Keep the pictures out and restate every record exactly.

---

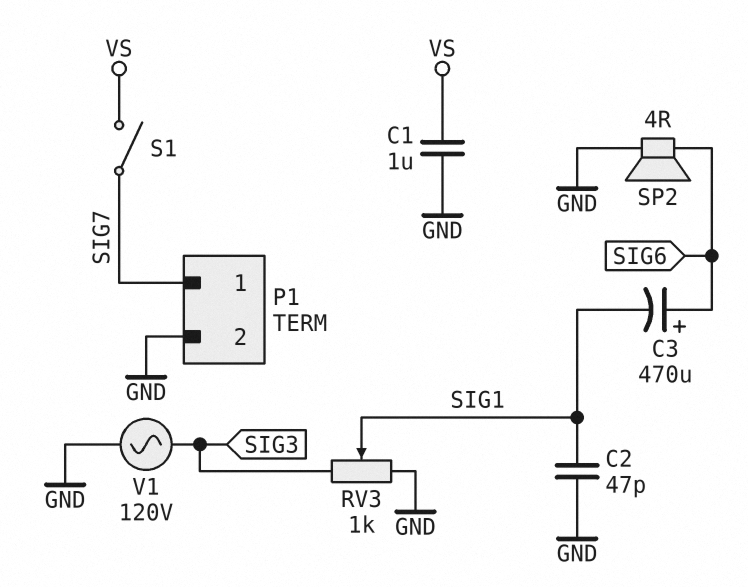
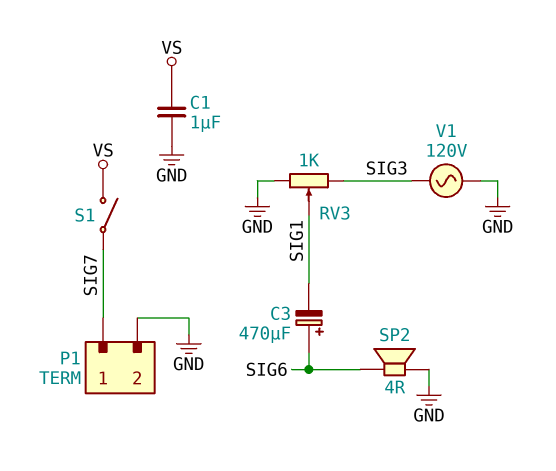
C2: 47pF (GND, SIG1) -> none

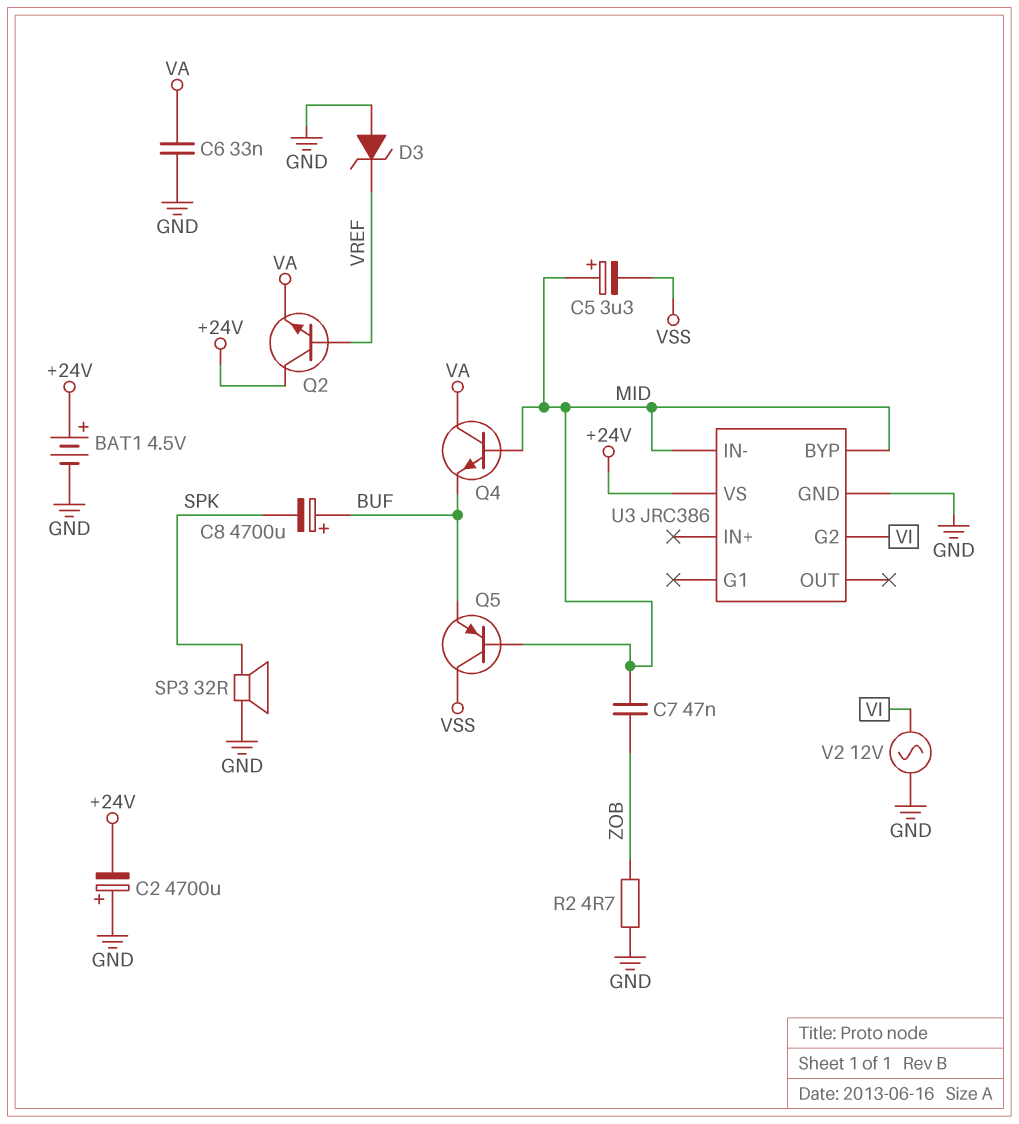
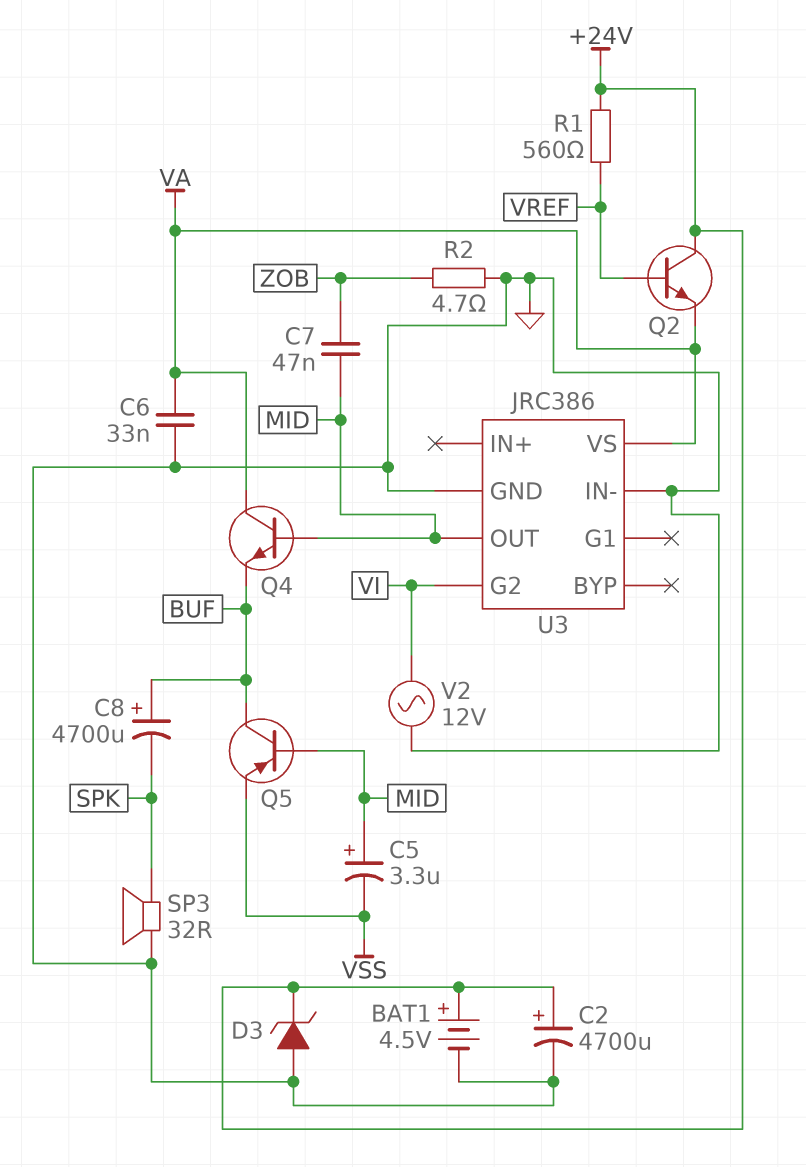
C2: 4700uF (plus GND, minus +24V) -> 4700uF (plus +24V, minus GND)
D3: zener (A GND, K VREF) -> zener (A GND, K +24V)
Q5: PNP (B MID, C VSS, E BUF) -> PNP (B MID, C BUF, E VSS)
R1: none -> 560 (+24V, VREF)
U3 pin BYP: MID -> none
U3 pin IN-: MID -> GND
U3 pin OUT: none -> MID
U3 pin VS: +24V -> VA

---

## OUTPUT FOR THIS EXERCISE:
C2: 47pF (GND, SIG1) -> none

C2: 4700uF (plus GND, minus +24V) -> 4700uF (plus +24V, minus GND)
D3: zener (A GND, K VREF) -> zener (A GND, K +24V)
Q5: PNP (B MID, C VSS, E BUF) -> PNP (B MID, C BUF, E VSS)
R1: none -> 560 (+24V, VREF)
U3 pin BYP: MID -> none
U3 pin IN-: MID -> GND
U3 pin OUT: none -> MID
U3 pin VS: +24V -> VA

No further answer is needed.